**Problem to solve:**
Scan the records below for the line containing "R1: 470k (GND, VB) -> 68k (GND, VB)" and the line containing "R1: 5.1k (RESET, VA) -> 5.1k (LAMP, RESET)". Copy both, plus every line between, exactly.

(Items listed in a dataset)
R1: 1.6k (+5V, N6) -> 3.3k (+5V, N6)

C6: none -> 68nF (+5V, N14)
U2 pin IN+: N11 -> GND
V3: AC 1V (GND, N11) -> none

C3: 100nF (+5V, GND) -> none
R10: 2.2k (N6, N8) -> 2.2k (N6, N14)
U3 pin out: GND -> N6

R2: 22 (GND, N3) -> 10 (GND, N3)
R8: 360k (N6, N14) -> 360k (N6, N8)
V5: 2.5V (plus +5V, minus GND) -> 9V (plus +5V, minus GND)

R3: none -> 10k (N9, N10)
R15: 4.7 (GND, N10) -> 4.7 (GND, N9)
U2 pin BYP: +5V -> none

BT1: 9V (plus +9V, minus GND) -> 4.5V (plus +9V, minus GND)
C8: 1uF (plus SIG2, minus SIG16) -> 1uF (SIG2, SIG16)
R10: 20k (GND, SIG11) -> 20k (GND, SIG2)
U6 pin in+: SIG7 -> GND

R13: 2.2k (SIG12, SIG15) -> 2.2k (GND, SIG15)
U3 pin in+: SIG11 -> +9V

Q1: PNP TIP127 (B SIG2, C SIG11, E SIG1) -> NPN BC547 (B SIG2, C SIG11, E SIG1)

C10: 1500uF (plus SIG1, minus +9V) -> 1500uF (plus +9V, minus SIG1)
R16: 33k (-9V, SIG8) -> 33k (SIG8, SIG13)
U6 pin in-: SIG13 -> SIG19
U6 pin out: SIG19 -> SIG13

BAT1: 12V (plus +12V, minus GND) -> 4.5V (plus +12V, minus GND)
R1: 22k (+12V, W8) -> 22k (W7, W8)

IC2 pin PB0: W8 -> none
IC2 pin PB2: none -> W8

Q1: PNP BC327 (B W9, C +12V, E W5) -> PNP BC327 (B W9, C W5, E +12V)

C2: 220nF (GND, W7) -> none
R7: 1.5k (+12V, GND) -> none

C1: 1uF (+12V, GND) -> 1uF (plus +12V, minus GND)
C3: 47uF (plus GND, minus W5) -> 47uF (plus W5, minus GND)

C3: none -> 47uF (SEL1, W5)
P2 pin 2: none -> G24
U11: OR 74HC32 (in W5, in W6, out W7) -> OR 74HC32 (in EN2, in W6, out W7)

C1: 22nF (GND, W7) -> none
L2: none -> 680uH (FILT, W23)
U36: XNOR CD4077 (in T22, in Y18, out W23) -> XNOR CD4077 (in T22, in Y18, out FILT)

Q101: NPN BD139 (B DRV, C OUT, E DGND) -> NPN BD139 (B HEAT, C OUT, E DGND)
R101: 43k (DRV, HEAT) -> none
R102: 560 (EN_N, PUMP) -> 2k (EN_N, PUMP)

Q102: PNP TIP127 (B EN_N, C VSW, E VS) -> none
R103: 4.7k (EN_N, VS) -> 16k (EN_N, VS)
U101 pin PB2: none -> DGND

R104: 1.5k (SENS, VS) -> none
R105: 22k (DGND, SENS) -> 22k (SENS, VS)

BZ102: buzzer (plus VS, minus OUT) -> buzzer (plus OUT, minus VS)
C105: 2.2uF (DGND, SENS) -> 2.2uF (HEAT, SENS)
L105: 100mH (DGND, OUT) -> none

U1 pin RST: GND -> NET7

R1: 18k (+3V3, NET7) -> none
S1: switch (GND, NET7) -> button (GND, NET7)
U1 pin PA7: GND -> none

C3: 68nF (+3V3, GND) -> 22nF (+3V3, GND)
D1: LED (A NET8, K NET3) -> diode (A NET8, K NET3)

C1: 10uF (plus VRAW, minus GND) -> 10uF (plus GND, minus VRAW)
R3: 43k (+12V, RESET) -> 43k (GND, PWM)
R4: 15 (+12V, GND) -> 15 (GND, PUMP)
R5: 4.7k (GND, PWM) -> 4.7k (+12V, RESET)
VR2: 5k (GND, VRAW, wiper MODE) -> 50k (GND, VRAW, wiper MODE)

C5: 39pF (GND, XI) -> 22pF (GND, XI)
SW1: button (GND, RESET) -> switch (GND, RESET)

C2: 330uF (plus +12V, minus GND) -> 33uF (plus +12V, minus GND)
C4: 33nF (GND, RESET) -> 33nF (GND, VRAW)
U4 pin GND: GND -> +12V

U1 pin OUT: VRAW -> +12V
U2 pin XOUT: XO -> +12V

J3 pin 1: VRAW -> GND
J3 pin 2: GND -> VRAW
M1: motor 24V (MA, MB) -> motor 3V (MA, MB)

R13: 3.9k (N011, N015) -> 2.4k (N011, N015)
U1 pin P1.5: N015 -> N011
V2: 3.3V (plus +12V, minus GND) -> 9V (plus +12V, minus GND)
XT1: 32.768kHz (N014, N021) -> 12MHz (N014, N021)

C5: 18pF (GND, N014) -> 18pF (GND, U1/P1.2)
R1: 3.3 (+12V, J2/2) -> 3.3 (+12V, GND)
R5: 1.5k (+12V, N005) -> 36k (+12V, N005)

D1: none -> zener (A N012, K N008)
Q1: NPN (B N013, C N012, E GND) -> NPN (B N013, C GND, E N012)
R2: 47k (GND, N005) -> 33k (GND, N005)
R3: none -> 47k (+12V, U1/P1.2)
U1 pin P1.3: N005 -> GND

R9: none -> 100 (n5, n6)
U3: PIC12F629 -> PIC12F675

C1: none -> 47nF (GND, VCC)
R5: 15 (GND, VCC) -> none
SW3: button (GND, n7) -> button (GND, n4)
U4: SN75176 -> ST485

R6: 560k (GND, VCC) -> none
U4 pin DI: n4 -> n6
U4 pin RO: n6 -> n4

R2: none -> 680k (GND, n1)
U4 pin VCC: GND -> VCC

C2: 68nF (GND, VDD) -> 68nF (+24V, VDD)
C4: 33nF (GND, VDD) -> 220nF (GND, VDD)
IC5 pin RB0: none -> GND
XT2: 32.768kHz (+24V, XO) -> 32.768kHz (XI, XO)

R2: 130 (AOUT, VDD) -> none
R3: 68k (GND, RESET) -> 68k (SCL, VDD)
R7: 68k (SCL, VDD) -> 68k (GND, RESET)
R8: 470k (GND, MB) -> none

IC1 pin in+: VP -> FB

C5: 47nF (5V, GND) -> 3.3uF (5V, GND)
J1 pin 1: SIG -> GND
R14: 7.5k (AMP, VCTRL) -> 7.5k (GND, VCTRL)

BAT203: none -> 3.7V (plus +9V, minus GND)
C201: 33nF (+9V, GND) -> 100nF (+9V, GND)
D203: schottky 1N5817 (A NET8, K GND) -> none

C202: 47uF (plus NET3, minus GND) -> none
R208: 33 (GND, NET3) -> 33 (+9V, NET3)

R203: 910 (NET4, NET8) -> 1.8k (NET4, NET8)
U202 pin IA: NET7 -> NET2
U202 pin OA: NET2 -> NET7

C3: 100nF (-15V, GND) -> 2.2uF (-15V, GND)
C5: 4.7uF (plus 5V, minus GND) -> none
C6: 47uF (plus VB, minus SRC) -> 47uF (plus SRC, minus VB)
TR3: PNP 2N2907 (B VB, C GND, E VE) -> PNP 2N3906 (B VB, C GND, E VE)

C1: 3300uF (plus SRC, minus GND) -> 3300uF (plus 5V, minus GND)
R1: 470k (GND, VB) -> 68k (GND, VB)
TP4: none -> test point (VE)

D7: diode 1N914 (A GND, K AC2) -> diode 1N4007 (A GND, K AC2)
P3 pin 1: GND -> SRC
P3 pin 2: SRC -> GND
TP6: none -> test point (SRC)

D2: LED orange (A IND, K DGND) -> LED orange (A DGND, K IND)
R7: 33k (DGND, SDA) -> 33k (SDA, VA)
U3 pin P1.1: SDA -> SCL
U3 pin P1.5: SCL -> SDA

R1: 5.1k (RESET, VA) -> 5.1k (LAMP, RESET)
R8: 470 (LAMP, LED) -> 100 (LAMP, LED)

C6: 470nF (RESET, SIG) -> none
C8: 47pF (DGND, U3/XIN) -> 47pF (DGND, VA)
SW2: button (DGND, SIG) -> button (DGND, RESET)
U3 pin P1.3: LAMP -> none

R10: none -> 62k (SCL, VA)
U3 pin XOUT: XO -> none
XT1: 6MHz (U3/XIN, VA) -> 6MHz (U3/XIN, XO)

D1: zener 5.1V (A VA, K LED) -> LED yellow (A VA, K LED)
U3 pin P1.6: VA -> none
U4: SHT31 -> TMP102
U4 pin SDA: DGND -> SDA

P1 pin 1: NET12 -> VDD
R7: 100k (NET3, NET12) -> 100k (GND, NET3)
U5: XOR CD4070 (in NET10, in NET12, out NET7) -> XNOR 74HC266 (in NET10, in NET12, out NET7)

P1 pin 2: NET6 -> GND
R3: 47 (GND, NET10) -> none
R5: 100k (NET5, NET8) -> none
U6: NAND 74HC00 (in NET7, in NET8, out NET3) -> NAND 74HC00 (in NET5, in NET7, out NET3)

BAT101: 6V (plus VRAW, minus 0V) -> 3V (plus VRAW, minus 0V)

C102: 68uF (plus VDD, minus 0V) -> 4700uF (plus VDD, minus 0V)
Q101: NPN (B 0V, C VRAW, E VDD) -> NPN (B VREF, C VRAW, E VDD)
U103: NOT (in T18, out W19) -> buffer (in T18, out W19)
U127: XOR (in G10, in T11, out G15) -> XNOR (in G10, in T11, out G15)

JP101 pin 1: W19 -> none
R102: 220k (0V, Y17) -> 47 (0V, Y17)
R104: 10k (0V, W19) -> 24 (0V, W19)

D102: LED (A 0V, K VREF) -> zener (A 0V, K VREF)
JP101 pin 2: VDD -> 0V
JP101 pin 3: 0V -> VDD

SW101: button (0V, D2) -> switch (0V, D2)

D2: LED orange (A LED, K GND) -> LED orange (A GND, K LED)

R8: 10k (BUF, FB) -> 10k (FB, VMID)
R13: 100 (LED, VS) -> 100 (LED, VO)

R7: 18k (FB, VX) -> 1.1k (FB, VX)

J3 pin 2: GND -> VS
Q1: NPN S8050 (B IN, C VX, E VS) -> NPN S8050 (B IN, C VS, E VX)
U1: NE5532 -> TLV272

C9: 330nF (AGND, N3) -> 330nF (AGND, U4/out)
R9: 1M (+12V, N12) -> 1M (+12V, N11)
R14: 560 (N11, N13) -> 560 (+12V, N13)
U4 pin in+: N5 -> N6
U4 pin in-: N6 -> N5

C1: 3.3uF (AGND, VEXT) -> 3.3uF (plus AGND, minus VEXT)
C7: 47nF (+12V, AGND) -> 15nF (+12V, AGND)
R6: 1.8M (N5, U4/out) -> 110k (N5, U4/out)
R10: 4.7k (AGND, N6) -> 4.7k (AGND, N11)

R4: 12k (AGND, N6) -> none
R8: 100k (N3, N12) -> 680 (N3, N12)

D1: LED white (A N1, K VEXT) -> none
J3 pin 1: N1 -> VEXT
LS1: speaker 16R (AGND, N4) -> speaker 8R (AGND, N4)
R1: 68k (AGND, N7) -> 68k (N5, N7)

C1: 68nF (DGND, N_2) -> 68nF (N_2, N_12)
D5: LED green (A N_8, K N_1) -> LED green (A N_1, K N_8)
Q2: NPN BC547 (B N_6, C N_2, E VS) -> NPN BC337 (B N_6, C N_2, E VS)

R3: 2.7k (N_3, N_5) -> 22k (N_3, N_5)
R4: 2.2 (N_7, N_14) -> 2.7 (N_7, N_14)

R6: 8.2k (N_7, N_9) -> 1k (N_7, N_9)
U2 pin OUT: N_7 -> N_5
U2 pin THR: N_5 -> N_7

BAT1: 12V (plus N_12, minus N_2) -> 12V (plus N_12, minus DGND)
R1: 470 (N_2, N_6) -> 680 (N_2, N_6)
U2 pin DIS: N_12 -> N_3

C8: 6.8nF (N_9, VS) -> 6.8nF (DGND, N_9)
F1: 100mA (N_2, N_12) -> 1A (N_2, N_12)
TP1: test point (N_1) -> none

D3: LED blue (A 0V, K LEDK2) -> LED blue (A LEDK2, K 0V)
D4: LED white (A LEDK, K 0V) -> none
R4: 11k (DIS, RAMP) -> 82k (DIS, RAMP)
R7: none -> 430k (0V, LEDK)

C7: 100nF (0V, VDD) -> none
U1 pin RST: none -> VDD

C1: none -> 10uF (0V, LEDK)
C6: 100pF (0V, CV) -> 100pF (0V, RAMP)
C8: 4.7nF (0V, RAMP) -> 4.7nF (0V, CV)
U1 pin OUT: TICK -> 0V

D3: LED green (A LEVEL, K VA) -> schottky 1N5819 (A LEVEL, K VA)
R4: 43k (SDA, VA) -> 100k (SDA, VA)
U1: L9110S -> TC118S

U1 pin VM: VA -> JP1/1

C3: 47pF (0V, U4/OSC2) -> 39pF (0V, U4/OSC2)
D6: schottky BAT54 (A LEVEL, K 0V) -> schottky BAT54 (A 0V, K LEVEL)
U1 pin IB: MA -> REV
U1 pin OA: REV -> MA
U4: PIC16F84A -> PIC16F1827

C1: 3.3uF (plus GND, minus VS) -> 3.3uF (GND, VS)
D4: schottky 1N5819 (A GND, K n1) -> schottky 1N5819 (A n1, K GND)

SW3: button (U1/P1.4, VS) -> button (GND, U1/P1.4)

**Output of the task:**
R1: 470k (GND, VB) -> 68k (GND, VB)
TP4: none -> test point (VE)

D7: diode 1N914 (A GND, K AC2) -> diode 1N4007 (A GND, K AC2)
P3 pin 1: GND -> SRC
P3 pin 2: SRC -> GND
TP6: none -> test point (SRC)

D2: LED orange (A IND, K DGND) -> LED orange (A DGND, K IND)
R7: 33k (DGND, SDA) -> 33k (SDA, VA)
U3 pin P1.1: SDA -> SCL
U3 pin P1.5: SCL -> SDA

R1: 5.1k (RESET, VA) -> 5.1k (LAMP, RESET)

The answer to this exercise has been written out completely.